— Supplied data —
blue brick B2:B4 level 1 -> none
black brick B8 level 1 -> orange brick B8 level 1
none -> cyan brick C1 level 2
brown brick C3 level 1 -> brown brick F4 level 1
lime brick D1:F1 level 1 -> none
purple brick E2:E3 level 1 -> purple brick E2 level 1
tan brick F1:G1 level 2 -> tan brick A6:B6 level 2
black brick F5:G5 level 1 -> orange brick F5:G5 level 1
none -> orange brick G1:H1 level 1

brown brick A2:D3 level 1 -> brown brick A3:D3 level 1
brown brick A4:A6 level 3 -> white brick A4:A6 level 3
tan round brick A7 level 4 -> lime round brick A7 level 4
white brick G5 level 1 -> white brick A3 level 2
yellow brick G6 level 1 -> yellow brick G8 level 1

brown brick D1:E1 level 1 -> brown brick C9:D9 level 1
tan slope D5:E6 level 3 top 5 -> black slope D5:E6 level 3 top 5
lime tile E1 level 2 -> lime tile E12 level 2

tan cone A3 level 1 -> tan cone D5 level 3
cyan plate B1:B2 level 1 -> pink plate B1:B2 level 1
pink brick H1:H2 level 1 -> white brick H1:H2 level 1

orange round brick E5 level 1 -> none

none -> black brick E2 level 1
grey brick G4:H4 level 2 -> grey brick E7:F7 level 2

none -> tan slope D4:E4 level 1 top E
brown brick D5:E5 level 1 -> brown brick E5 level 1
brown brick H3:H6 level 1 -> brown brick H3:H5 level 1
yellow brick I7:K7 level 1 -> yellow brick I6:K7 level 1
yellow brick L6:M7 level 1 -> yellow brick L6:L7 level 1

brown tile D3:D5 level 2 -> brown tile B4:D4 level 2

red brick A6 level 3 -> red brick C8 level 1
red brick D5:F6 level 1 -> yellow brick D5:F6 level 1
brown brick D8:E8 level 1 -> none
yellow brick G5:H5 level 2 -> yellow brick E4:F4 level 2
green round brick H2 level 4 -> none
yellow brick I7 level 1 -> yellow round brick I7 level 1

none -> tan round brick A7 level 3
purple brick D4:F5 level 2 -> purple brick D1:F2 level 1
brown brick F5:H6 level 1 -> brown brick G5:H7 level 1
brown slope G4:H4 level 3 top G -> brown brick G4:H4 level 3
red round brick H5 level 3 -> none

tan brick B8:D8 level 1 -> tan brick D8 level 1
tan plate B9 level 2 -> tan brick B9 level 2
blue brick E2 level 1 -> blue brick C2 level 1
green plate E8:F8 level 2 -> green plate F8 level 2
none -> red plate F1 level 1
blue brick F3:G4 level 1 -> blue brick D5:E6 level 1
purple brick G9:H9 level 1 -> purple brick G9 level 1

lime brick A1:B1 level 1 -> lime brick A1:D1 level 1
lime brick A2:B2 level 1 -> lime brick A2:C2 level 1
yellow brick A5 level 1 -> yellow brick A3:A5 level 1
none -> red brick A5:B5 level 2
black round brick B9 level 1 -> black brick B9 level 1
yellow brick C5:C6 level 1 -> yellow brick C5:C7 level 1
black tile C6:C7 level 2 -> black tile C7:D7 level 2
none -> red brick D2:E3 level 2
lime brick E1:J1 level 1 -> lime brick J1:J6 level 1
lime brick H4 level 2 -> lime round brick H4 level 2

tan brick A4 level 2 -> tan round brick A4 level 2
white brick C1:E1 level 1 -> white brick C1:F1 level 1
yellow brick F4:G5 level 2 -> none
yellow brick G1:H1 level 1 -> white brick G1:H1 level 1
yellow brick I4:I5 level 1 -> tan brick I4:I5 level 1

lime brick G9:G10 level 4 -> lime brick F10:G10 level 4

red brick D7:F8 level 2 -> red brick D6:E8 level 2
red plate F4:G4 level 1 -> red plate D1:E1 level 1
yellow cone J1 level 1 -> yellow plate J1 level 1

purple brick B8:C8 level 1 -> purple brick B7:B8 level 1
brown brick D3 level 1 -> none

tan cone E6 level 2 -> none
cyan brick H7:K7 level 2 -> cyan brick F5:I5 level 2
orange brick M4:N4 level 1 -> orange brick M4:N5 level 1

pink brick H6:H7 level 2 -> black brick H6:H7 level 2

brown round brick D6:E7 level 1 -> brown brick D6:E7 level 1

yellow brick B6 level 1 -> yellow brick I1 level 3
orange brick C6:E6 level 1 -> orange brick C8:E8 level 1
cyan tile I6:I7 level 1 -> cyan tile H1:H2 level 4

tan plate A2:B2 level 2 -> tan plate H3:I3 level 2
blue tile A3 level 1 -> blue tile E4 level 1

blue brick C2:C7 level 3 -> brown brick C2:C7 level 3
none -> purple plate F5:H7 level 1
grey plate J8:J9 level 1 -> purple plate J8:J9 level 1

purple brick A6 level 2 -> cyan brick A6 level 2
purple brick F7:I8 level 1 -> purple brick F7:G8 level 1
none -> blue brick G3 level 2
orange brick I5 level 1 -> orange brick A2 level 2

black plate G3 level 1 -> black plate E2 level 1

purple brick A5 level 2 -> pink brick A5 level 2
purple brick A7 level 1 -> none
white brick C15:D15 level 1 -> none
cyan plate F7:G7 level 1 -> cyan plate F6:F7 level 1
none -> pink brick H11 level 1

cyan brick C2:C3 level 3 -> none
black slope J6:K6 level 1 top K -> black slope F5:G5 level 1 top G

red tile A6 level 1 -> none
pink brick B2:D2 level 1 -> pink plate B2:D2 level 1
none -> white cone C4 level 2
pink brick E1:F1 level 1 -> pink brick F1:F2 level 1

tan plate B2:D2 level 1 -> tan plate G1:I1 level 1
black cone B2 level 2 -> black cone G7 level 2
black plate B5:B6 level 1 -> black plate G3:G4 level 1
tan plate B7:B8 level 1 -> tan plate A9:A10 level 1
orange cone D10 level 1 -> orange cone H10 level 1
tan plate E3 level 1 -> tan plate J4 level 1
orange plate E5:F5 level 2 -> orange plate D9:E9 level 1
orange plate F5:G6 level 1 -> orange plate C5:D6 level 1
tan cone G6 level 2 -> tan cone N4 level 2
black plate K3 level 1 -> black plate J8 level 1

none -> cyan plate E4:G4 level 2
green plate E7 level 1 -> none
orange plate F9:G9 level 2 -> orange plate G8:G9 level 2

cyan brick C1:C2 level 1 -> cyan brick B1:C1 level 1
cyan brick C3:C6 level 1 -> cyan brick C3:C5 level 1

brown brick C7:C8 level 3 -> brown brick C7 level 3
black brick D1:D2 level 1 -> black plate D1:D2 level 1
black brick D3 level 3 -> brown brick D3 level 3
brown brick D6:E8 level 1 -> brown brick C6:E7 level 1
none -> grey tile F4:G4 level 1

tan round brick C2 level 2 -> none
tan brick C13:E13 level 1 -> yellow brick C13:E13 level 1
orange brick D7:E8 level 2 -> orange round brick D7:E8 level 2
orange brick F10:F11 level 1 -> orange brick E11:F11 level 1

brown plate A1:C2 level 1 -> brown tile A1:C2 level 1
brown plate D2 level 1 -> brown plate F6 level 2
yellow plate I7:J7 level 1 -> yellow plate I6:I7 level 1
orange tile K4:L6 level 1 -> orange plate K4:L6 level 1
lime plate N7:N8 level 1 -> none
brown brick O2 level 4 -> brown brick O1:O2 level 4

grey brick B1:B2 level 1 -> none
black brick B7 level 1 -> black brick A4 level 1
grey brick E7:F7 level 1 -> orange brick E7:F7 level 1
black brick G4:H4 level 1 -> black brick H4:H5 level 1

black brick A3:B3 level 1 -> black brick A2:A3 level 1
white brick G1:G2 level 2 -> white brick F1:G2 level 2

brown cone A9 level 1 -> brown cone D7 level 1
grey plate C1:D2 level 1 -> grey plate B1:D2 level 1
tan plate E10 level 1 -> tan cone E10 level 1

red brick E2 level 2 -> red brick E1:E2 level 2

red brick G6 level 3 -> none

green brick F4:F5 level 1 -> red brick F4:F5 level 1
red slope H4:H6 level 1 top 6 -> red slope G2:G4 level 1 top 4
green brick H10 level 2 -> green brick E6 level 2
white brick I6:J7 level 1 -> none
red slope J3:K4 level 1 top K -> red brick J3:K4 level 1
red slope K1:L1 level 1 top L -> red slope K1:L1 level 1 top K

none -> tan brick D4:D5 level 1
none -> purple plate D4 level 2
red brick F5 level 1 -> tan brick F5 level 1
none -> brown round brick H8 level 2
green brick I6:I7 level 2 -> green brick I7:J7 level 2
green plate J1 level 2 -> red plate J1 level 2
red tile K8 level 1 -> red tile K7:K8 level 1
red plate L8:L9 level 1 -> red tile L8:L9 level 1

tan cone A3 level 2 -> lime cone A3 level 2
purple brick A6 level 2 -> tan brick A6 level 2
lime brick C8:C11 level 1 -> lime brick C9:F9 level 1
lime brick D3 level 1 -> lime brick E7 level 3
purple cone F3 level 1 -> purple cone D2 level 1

— Task description —
The lines needed run from the first line of the data through the line containing "purple brick E2:E3"; give them again exactly and nothing else.

— Task solution —
blue brick B2:B4 level 1 -> none
black brick B8 level 1 -> orange brick B8 level 1
none -> cyan brick C1 level 2
brown brick C3 level 1 -> brown brick F4 level 1
lime brick D1:F1 level 1 -> none
purple brick E2:E3 level 1 -> purple brick E2 level 1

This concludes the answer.